[PROVIDED INFORMATION]

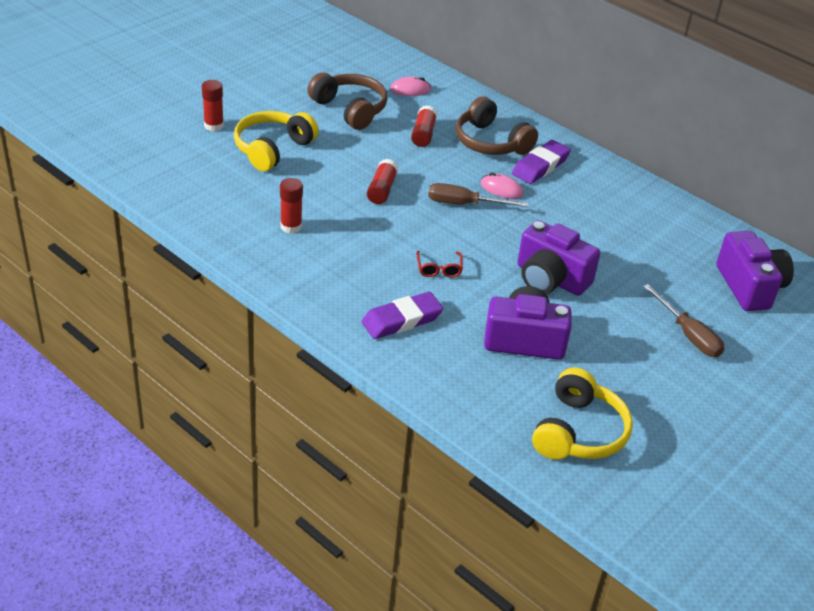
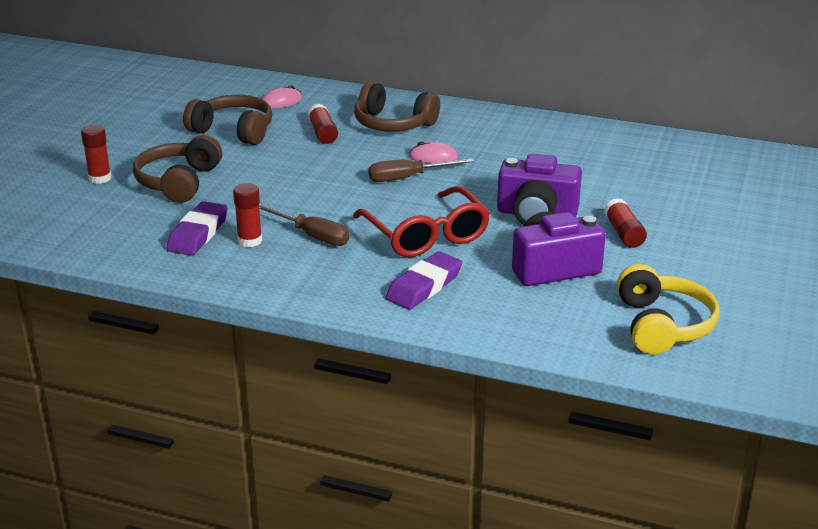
camera: 20 degrees left, 10 degrees down
(272, 149) = (179, 182): yellow headphones -> brown headphones
(382, 190) = (318, 187): red glue stick -> red glue stick (624, 233)
(439, 269) = (426, 235): red glasses -> red glasses, size x2.31
(540, 166) = (455, 131): purple eraser -> purple eraser (198, 234)
(688, 335) = (693, 222): brown screwdriver -> brown screwdriver (312, 235)
(749, 287) = (713, 172): purple camera -> none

[/PROVIDED INFORMATION]

[WORK ITEM]: Verbatim output of every entry above is required, though pictures are to be left out.

[YOUR SOLUTION]:
camera: 20 degrees left, 10 degrees down
(272, 149) = (179, 182): yellow headphones -> brown headphones
(382, 190) = (318, 187): red glue stick -> red glue stick (624, 233)
(439, 269) = (426, 235): red glasses -> red glasses, size x2.31
(540, 166) = (455, 131): purple eraser -> purple eraser (198, 234)
(688, 335) = (693, 222): brown screwdriver -> brown screwdriver (312, 235)
(749, 287) = (713, 172): purple camera -> none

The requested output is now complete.